Repeat the data exactly. Pictures stay out.

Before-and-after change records
==================================================
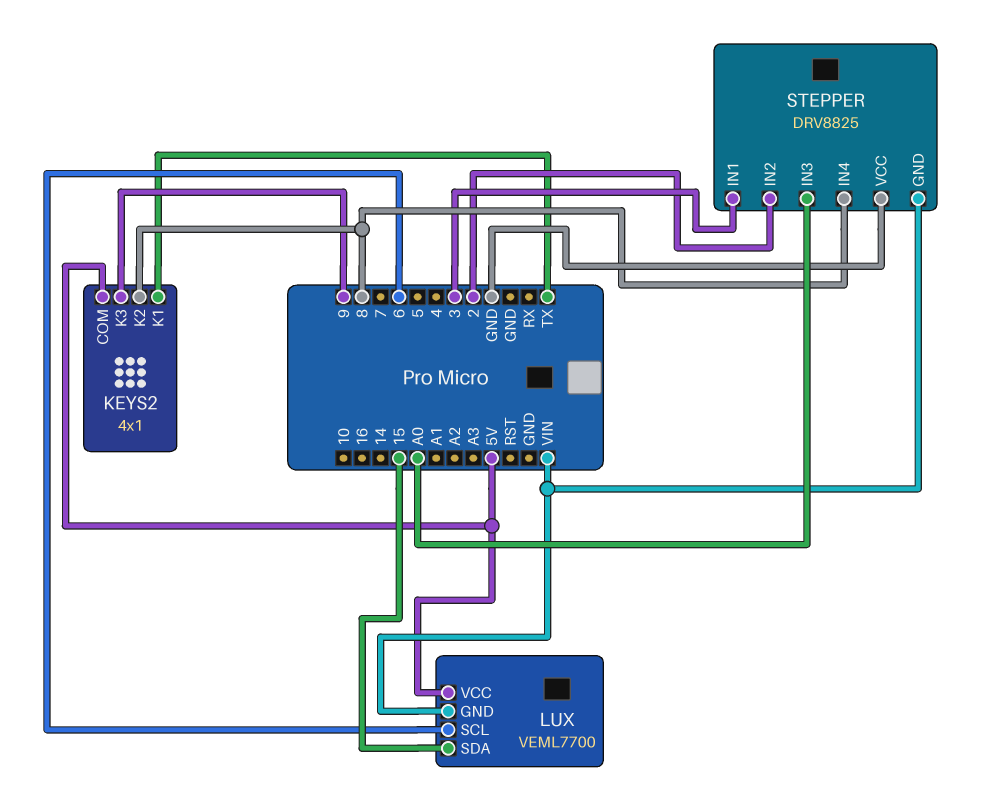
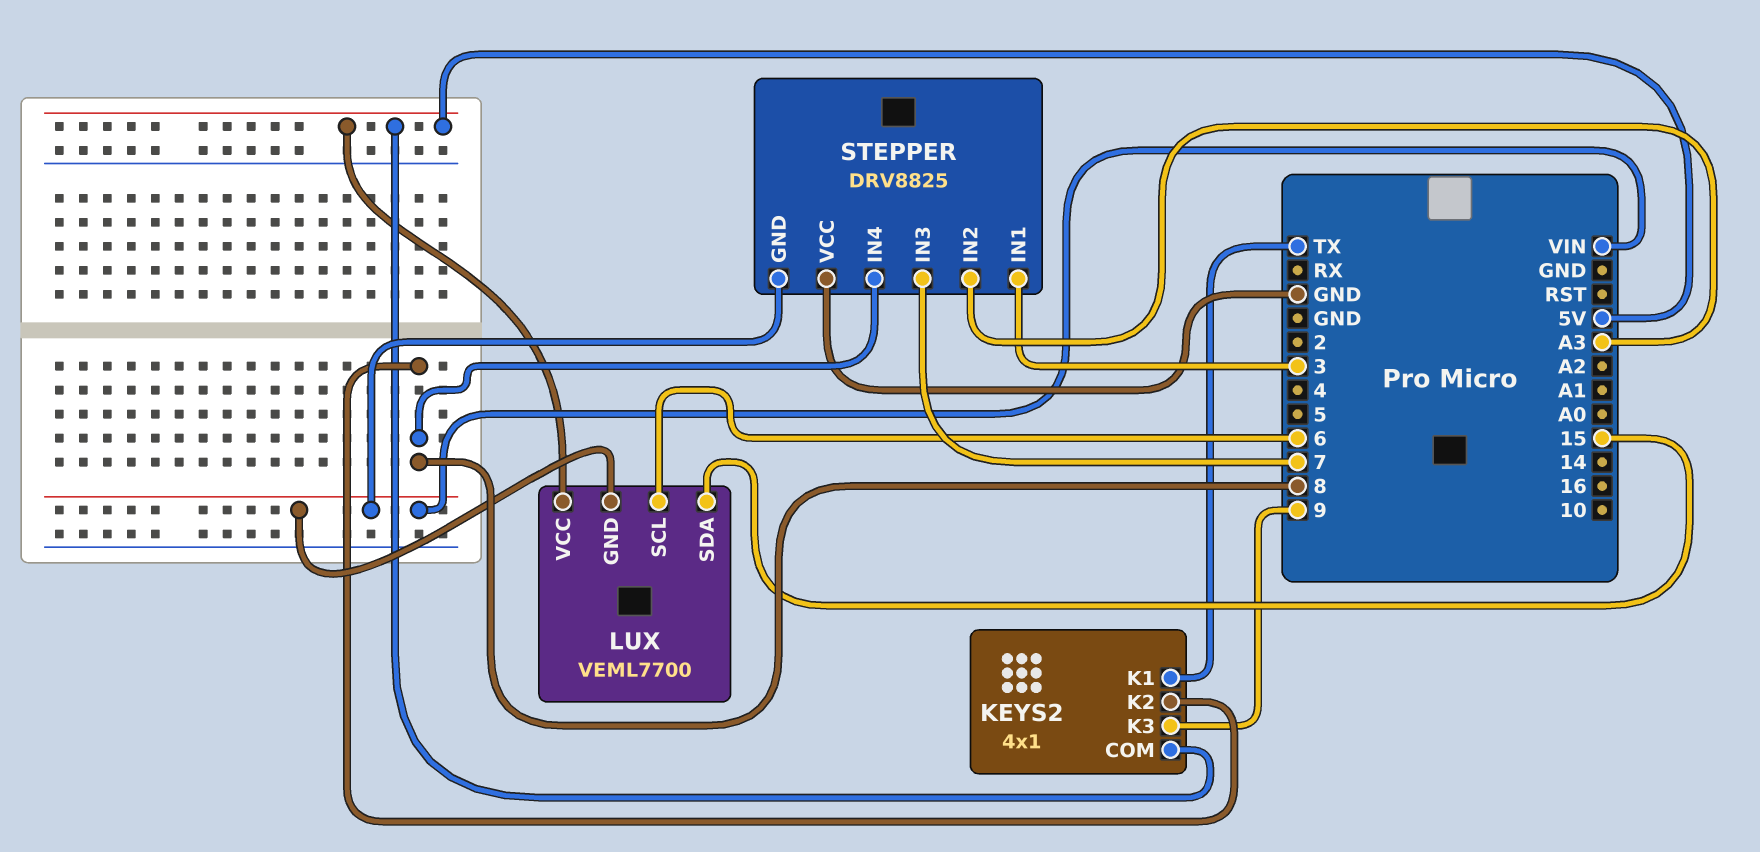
STEPPER pin IN2: 2 -> A3
STEPPER pin IN3: A0 -> 7

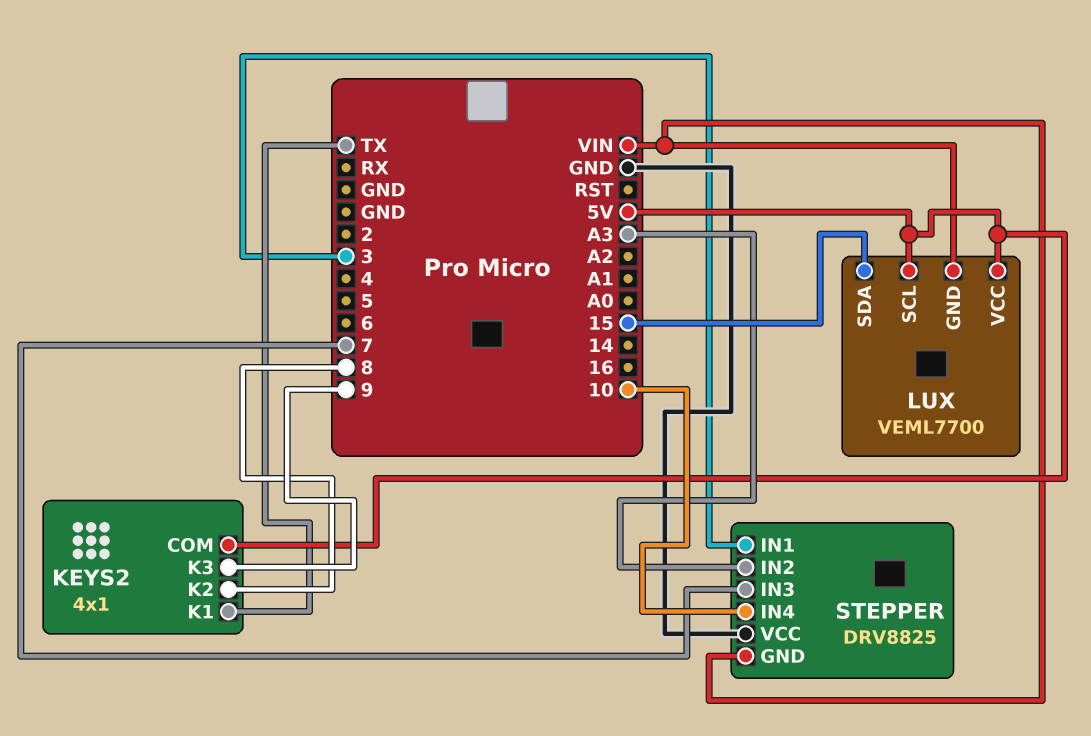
LUX pin SCL: 6 -> 5V
STEPPER pin IN4: 8 -> 10

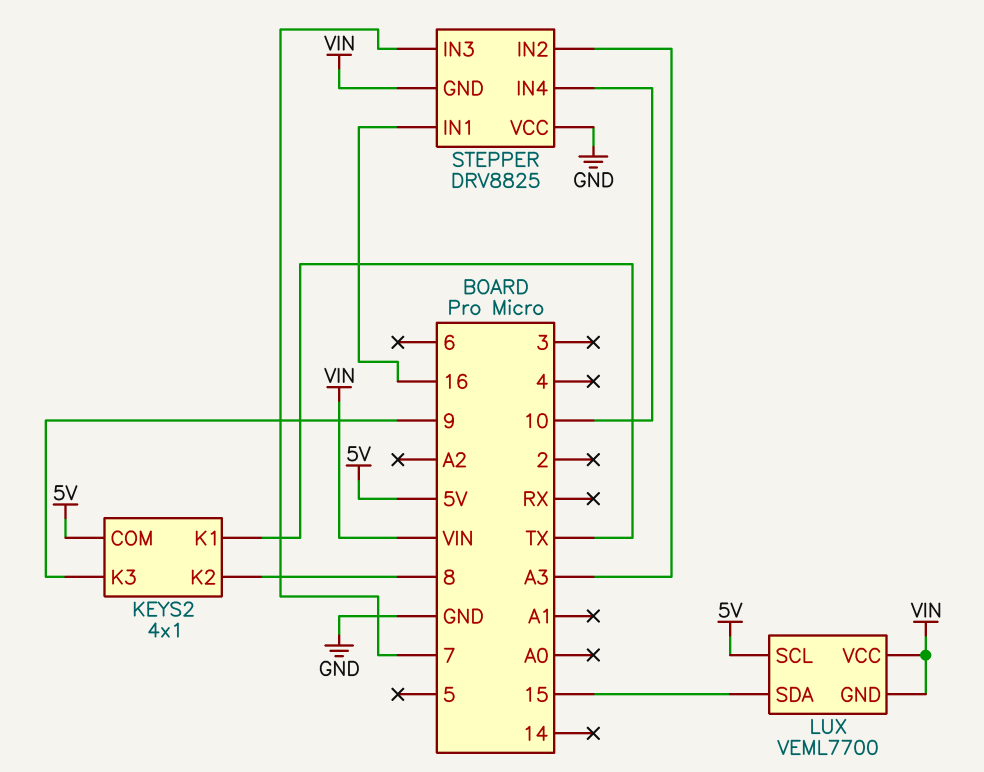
LUX pin VCC: 5V -> VIN
STEPPER pin IN1: 3 -> 16

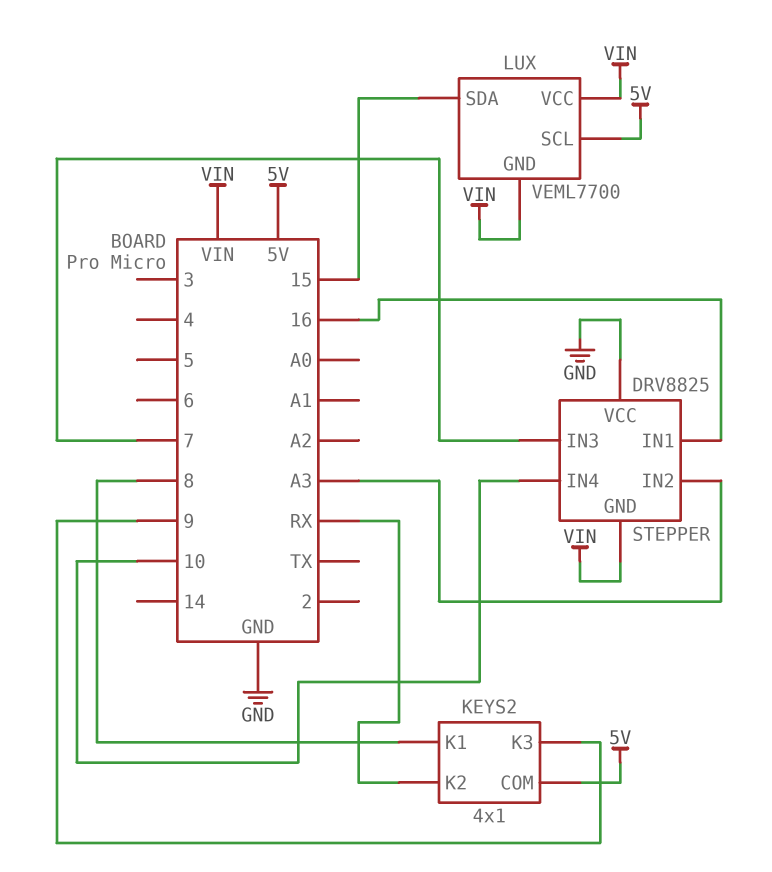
KEYS2 pin K1: TX -> 8
KEYS2 pin K2: 8 -> RX

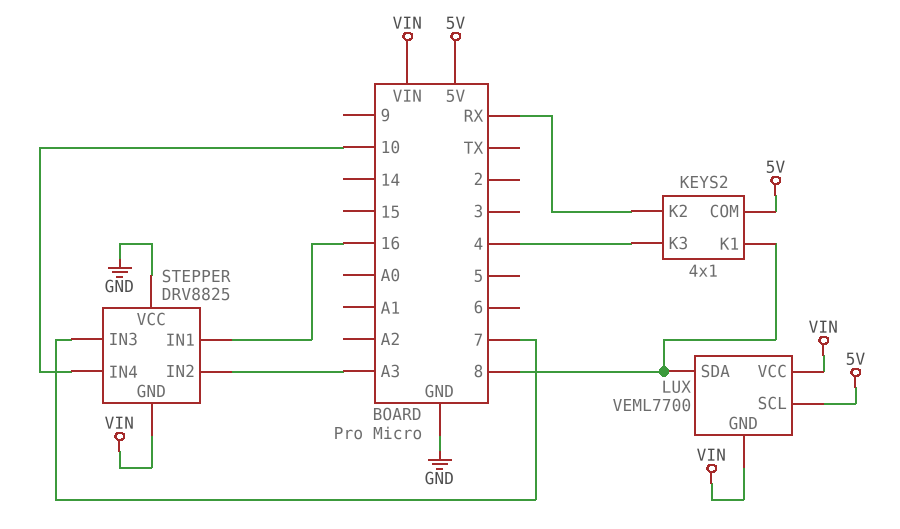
KEYS2 pin K3: 9 -> 4
LUX pin SDA: 15 -> 8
==================================================
- Completed task -
STEPPER pin IN2: 2 -> A3
STEPPER pin IN3: A0 -> 7

LUX pin SCL: 6 -> 5V
STEPPER pin IN4: 8 -> 10

LUX pin VCC: 5V -> VIN
STEPPER pin IN1: 3 -> 16

KEYS2 pin K1: TX -> 8
KEYS2 pin K2: 8 -> RX

KEYS2 pin K3: 9 -> 4
LUX pin SDA: 15 -> 8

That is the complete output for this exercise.